EXERCISE INPUTS:
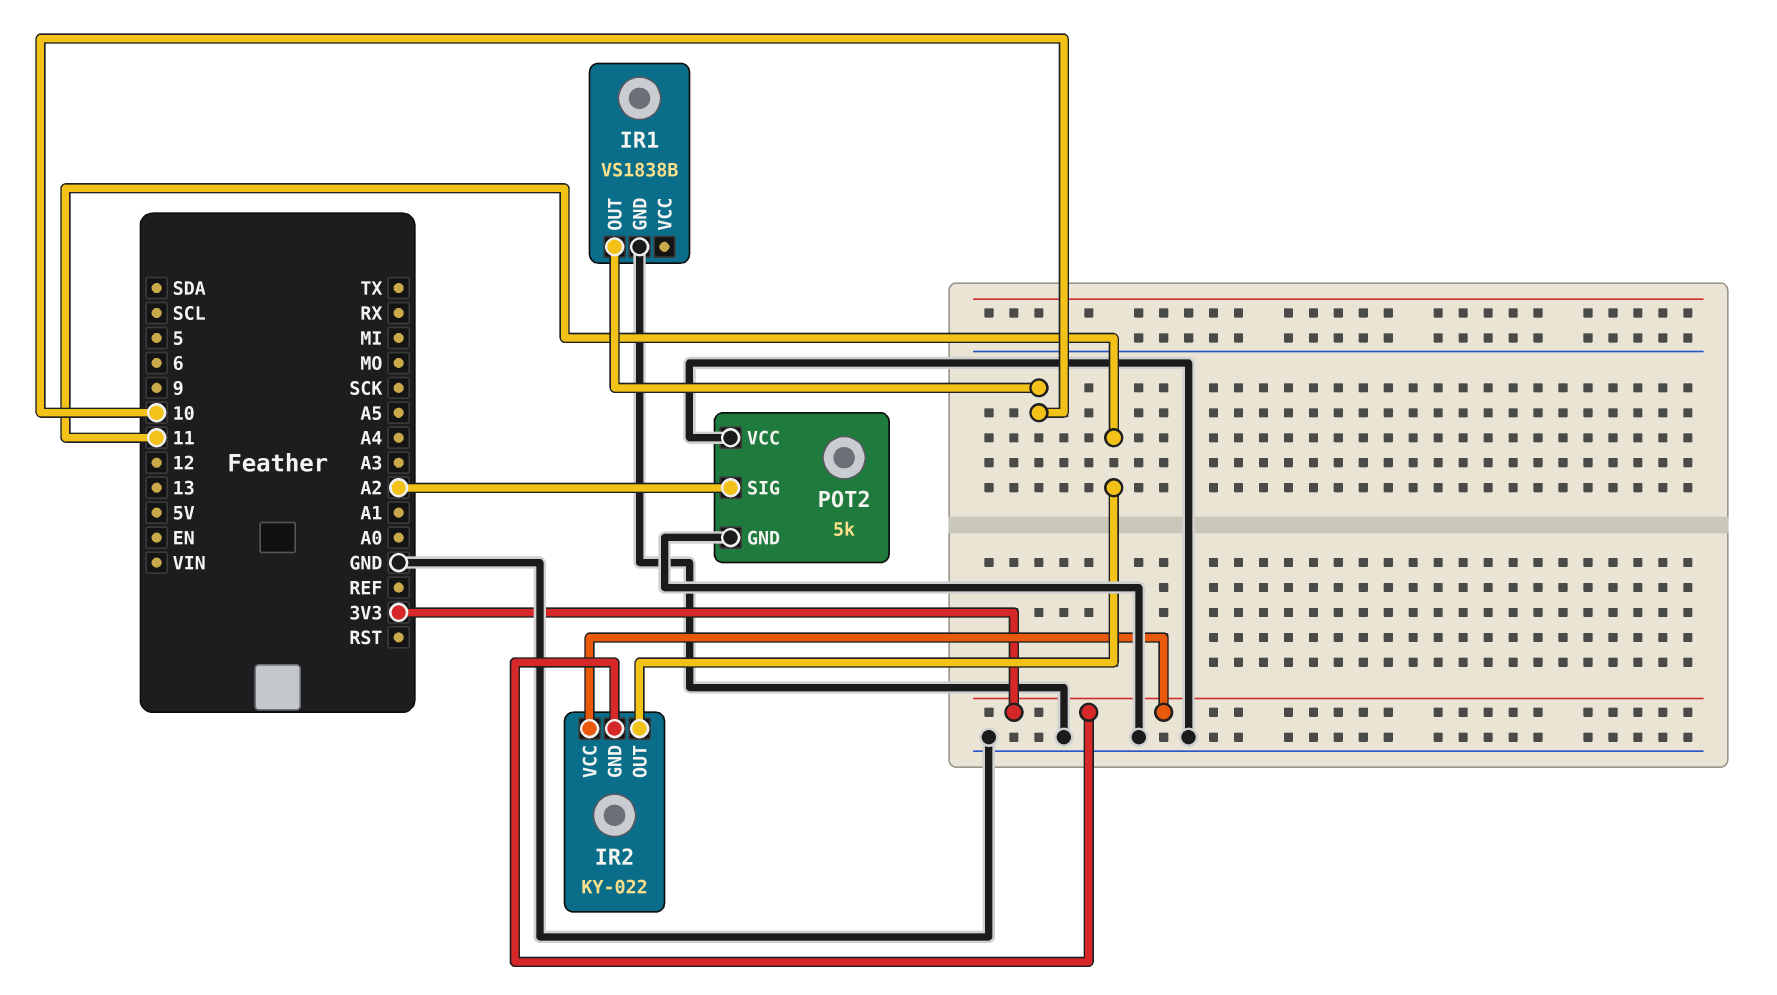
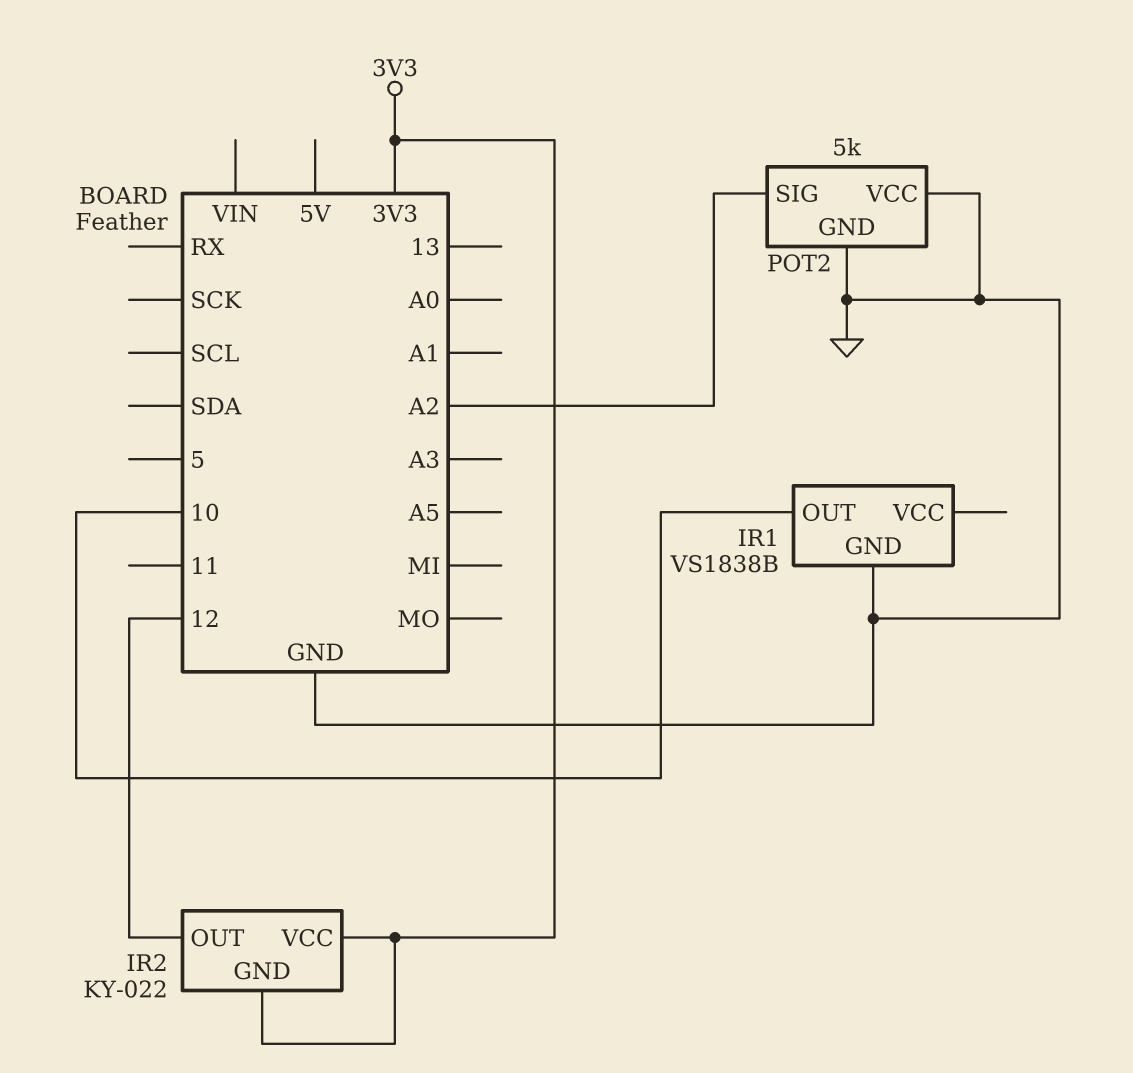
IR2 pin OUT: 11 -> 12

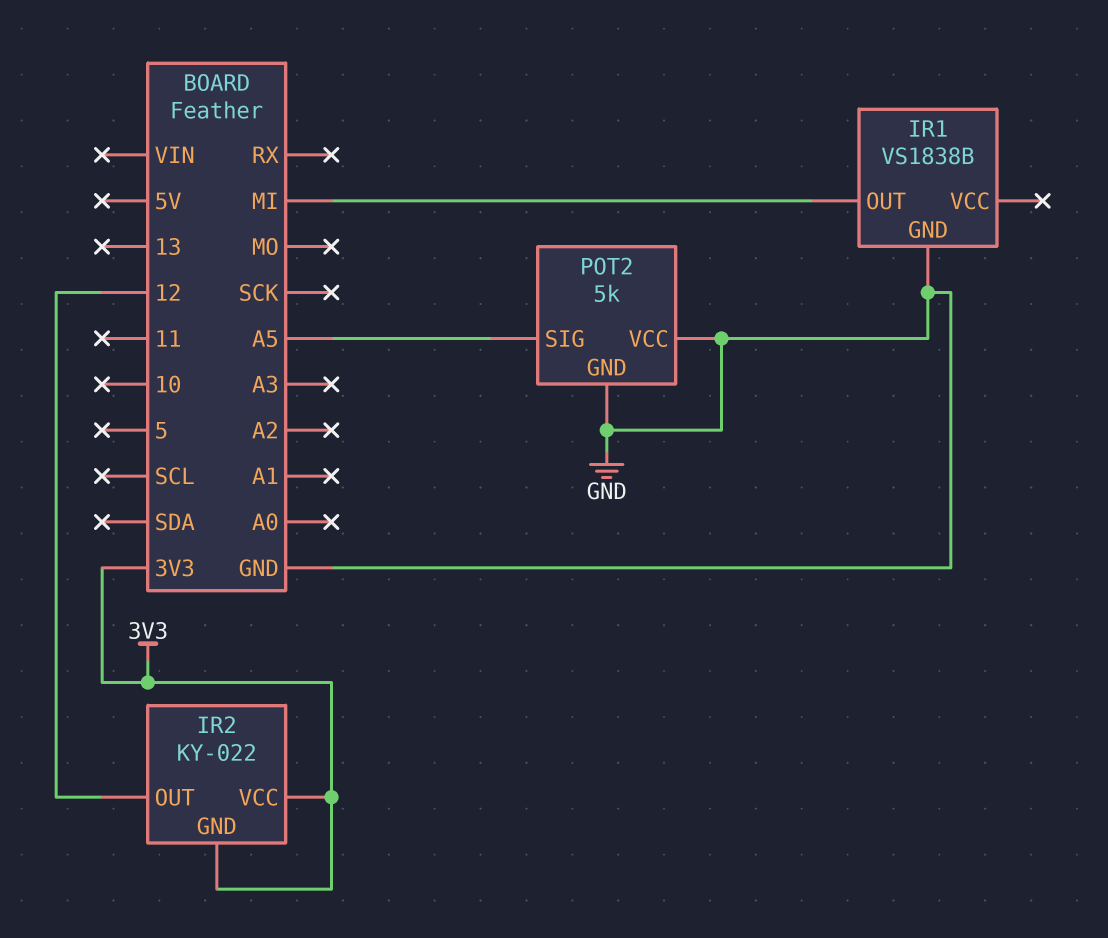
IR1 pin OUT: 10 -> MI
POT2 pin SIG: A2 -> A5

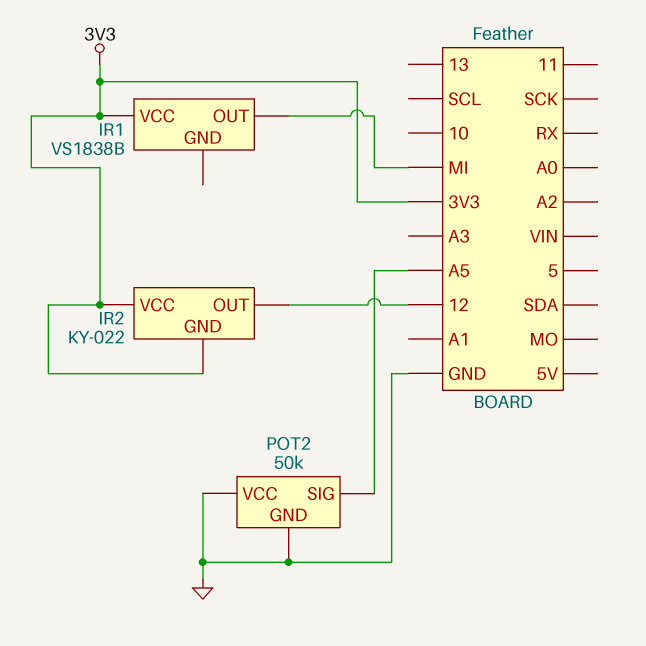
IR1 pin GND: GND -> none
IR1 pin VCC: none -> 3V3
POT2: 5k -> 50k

...

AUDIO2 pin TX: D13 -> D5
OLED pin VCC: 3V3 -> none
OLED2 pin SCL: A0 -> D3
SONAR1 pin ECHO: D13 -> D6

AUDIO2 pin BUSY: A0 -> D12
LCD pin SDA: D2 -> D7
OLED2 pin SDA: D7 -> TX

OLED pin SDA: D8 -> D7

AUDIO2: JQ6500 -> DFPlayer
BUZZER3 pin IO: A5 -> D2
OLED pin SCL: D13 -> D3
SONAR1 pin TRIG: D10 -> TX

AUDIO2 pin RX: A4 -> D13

PROBLEM REQUIREMENTS:
Within the material above, transcribe exactly the lines that run from the line holding "AUDIO2 pin BUSY: A0 -> D12" through the line holding "AUDIO2 pin RX: A4 -> D13".

RESPONSE AREA:
AUDIO2 pin BUSY: A0 -> D12
LCD pin SDA: D2 -> D7
OLED2 pin SDA: D7 -> TX

OLED pin SDA: D8 -> D7

AUDIO2: JQ6500 -> DFPlayer
BUZZER3 pin IO: A5 -> D2
OLED pin SCL: D13 -> D3
SONAR1 pin TRIG: D10 -> TX

AUDIO2 pin RX: A4 -> D13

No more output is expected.